### Work request
Nothing but the lines from the one containing "shifted | purple" through the one containing "135 degrees clockwise |", both included, should be given again, each exactly as written below.

### Data to process
BEGIN
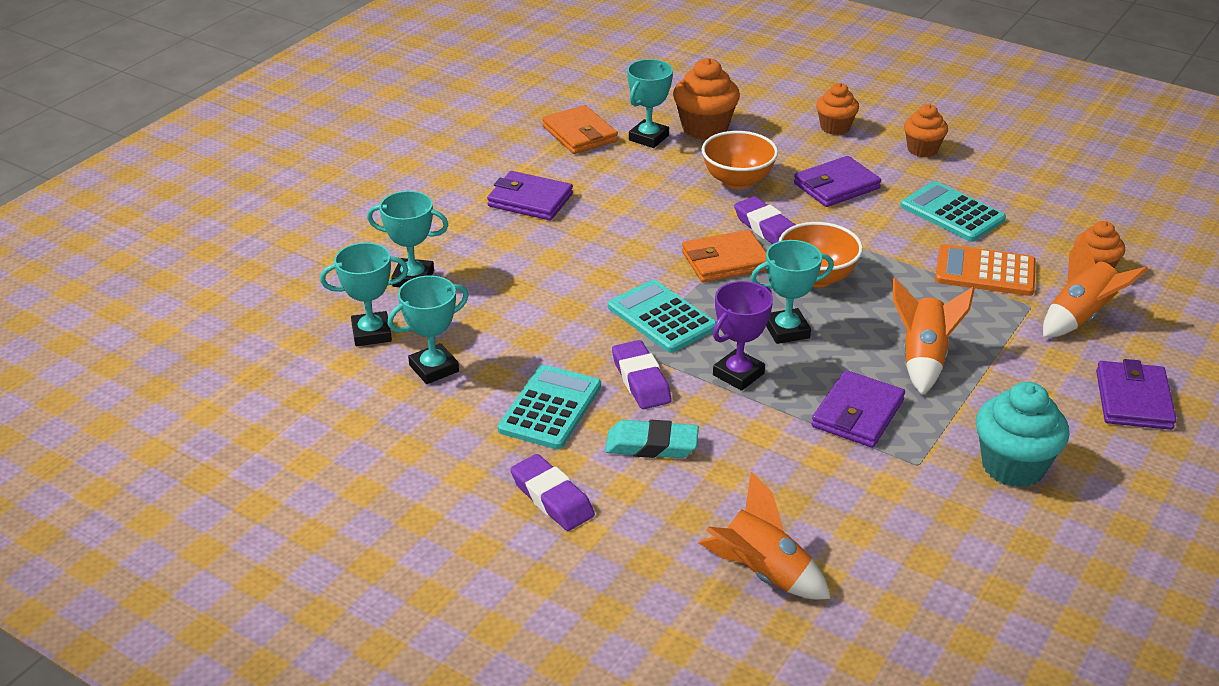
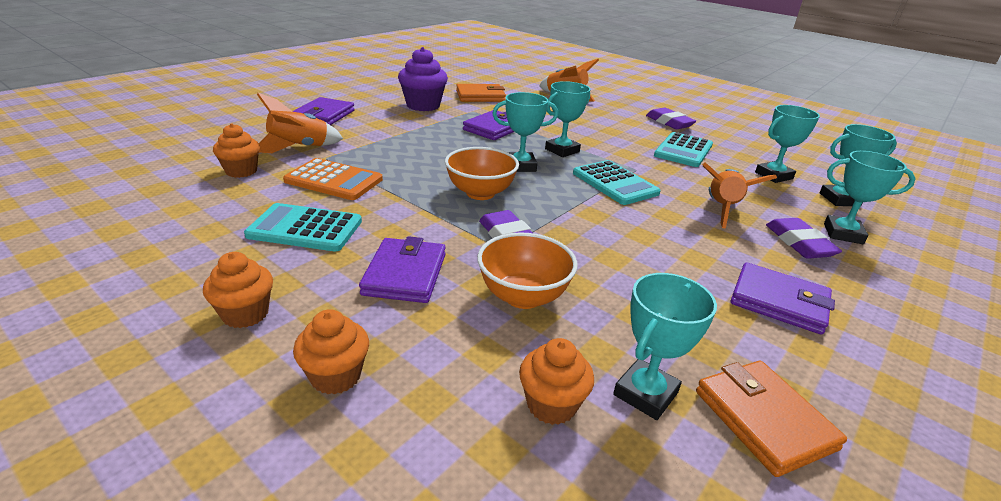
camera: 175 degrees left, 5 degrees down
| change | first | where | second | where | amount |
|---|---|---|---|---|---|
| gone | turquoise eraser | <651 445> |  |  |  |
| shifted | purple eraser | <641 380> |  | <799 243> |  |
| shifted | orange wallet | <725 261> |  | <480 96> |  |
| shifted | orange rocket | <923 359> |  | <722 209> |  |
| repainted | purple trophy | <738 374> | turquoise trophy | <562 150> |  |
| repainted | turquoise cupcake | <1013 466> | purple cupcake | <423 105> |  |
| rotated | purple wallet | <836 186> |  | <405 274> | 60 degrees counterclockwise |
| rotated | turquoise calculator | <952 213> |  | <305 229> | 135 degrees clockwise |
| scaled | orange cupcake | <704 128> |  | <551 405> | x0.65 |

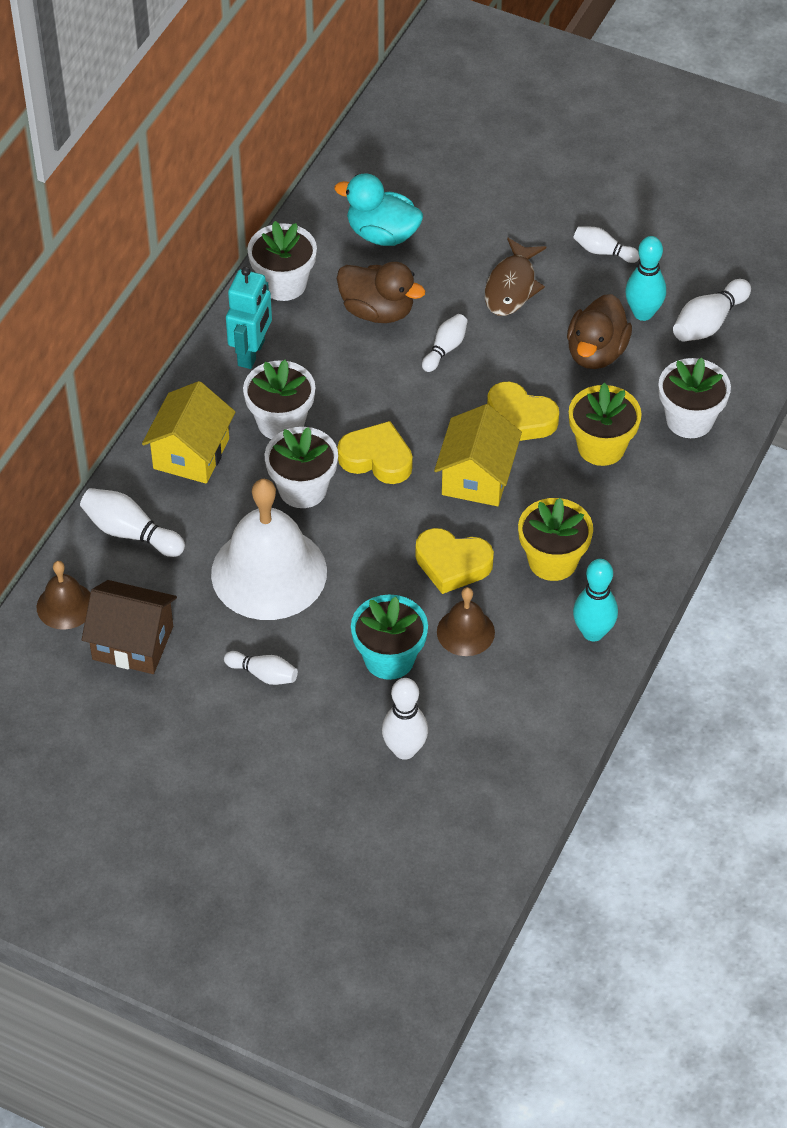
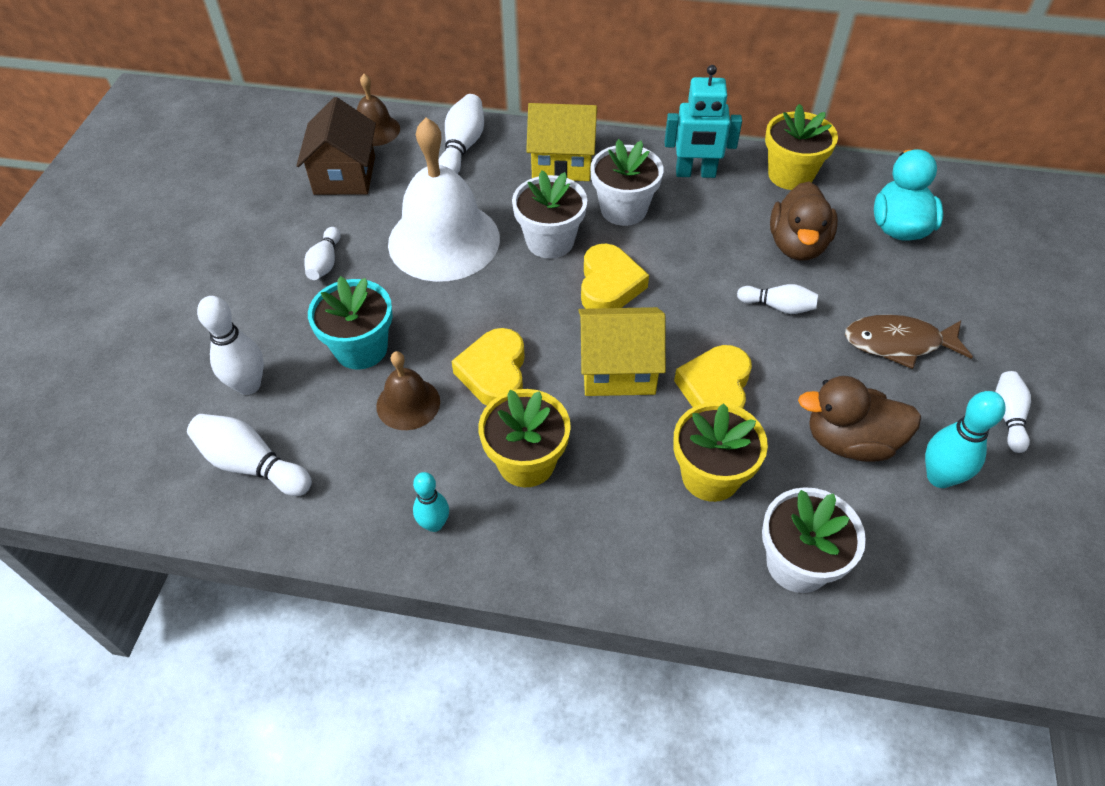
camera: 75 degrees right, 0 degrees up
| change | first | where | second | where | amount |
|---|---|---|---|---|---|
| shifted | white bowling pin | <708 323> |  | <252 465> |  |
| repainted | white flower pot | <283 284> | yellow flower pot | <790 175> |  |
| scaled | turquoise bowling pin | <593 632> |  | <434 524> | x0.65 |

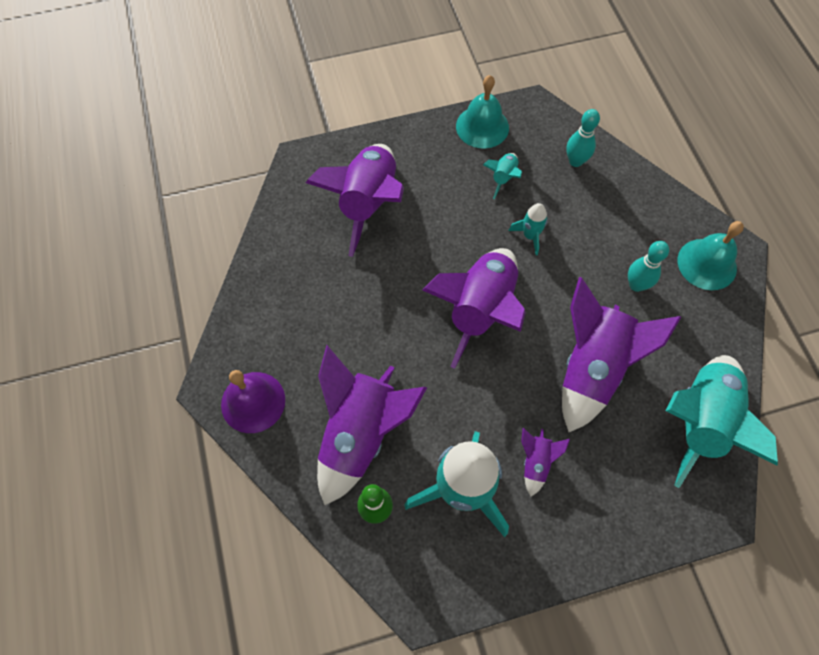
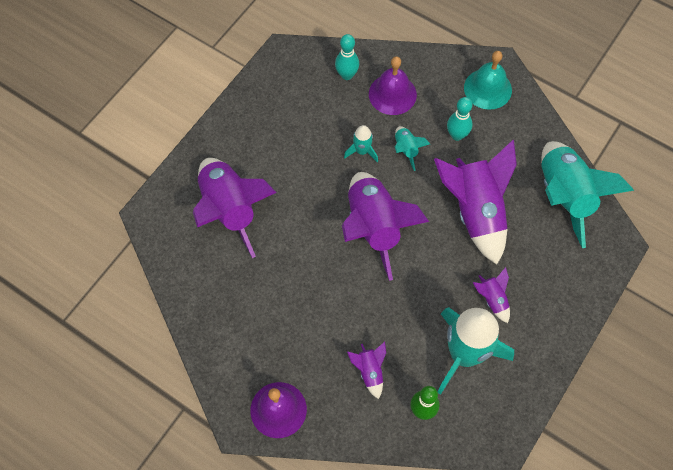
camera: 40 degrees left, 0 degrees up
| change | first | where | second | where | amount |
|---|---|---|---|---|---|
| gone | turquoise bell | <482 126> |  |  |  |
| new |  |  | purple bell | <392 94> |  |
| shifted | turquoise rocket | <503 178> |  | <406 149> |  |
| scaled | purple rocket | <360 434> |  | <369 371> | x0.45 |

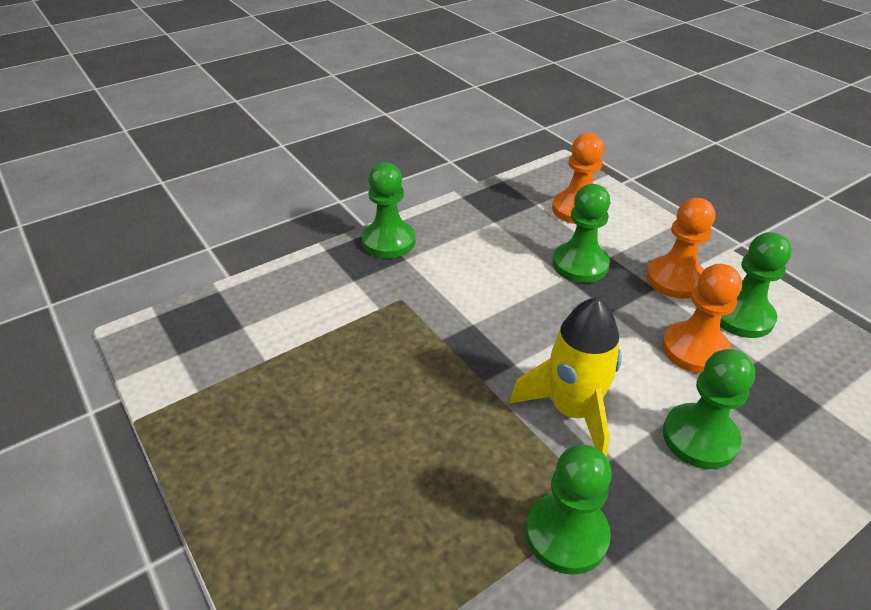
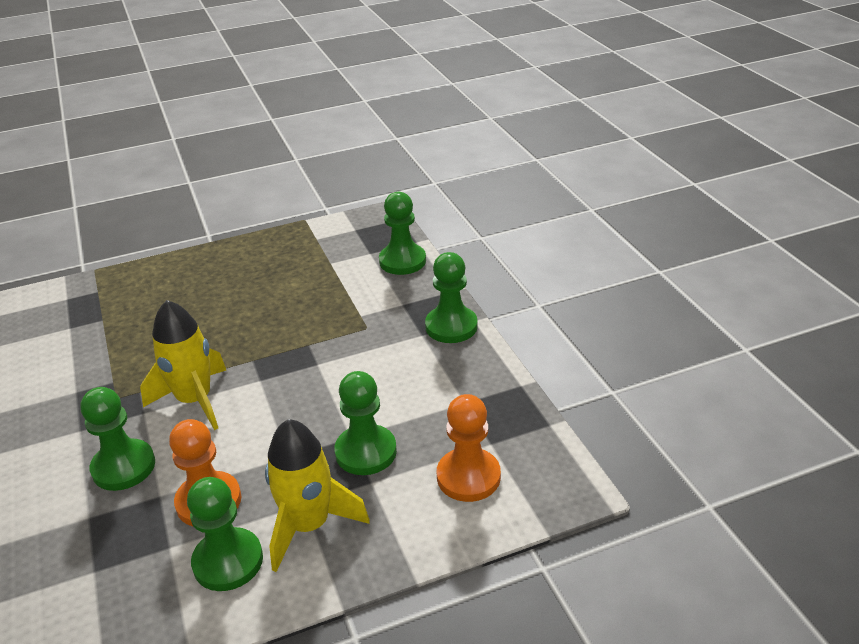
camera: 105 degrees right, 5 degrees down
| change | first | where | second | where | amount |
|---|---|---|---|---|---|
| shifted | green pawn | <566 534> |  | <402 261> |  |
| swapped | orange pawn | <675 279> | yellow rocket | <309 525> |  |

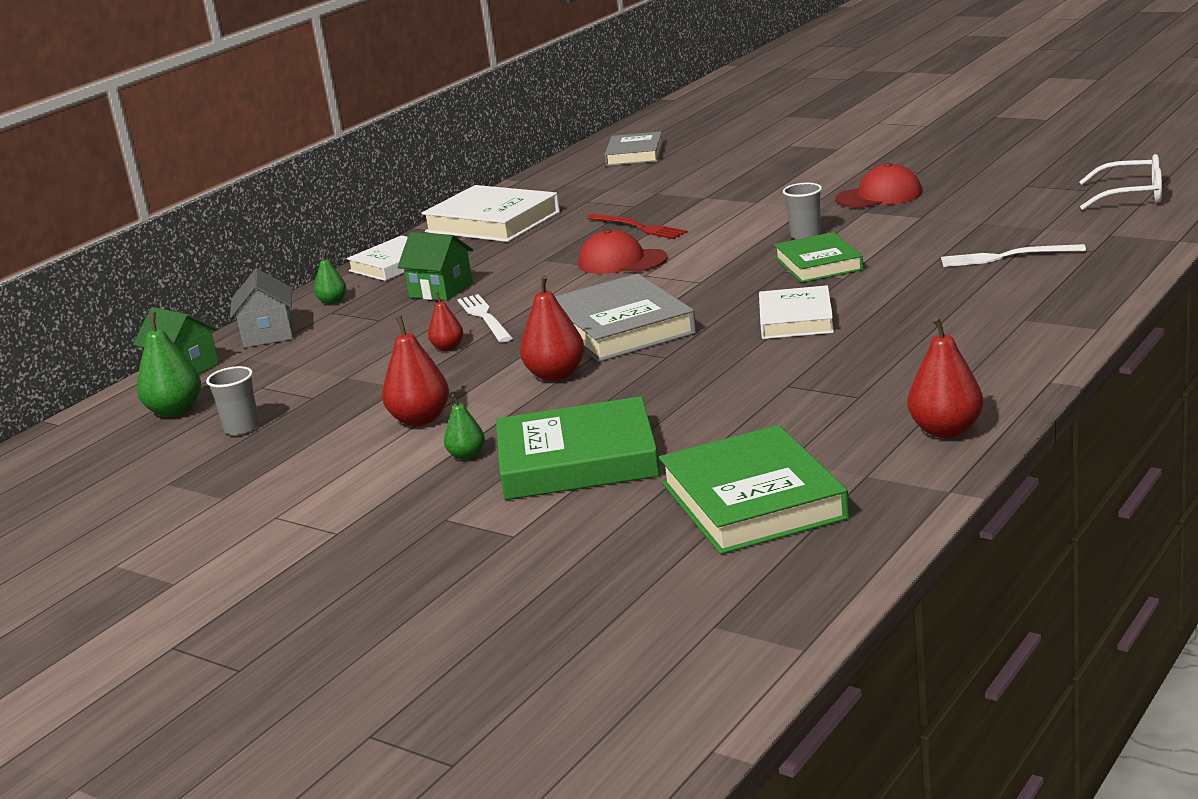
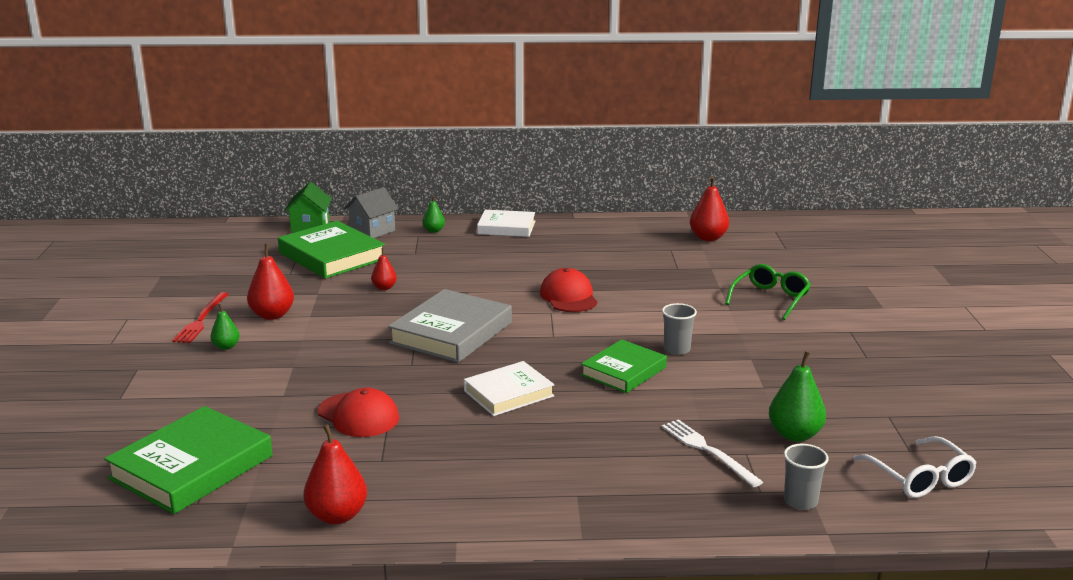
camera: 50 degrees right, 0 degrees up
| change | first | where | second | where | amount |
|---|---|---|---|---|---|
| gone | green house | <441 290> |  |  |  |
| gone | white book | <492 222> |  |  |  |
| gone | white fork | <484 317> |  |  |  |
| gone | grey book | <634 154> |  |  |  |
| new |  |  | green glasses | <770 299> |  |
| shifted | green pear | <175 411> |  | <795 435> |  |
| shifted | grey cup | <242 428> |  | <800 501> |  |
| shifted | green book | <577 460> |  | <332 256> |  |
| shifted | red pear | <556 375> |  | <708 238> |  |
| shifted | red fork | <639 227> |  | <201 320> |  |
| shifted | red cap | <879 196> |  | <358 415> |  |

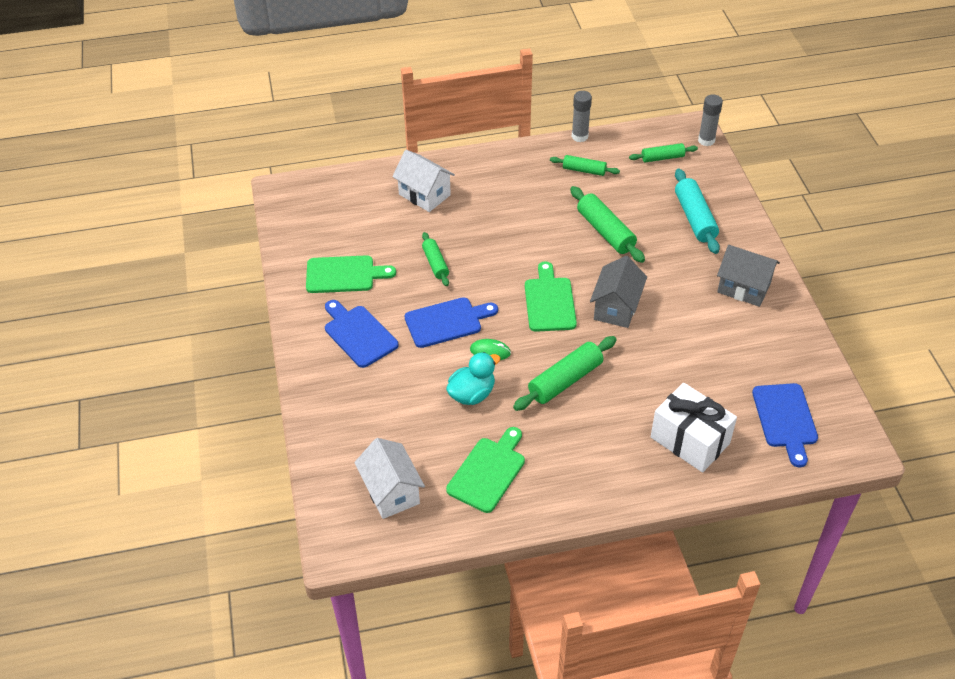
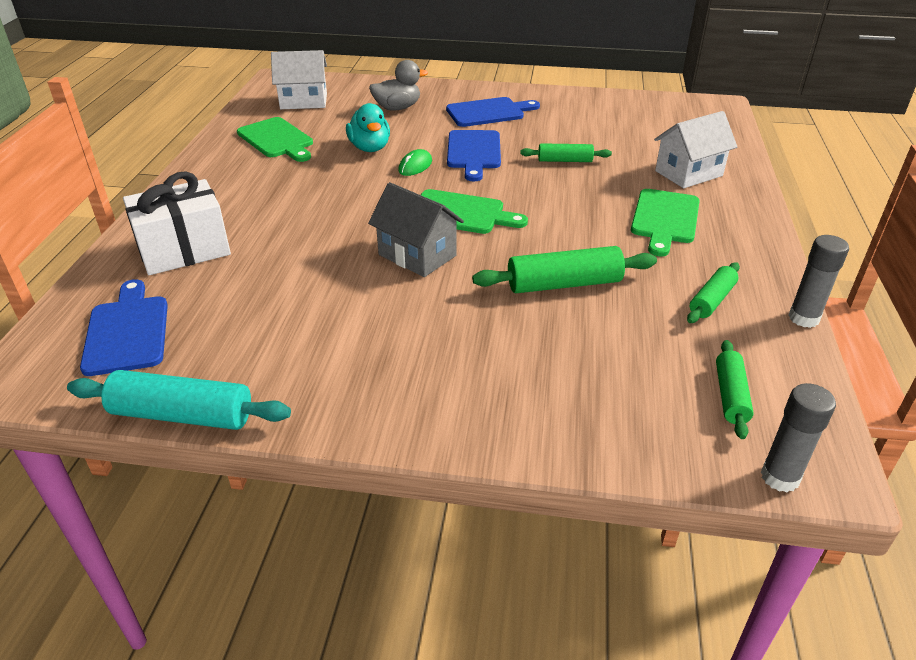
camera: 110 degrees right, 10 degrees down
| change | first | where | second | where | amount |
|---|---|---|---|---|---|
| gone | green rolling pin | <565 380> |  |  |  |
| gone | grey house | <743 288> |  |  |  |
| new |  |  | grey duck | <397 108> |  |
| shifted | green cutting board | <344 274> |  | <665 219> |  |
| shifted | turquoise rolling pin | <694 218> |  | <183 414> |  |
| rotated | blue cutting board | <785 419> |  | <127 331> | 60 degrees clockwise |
END
### Solution
| shifted | purple eraser | <641 380> |  | <799 243> |  |
| shifted | orange wallet | <725 261> |  | <480 96> |  |
| shifted | orange rocket | <923 359> |  | <722 209> |  |
| repainted | purple trophy | <738 374> | turquoise trophy | <562 150> |  |
| repainted | turquoise cupcake | <1013 466> | purple cupcake | <423 105> |  |
| rotated | purple wallet | <836 186> |  | <405 274> | 60 degrees counterclockwise |
| rotated | turquoise calculator | <952 213> |  | <305 229> | 135 degrees clockwise |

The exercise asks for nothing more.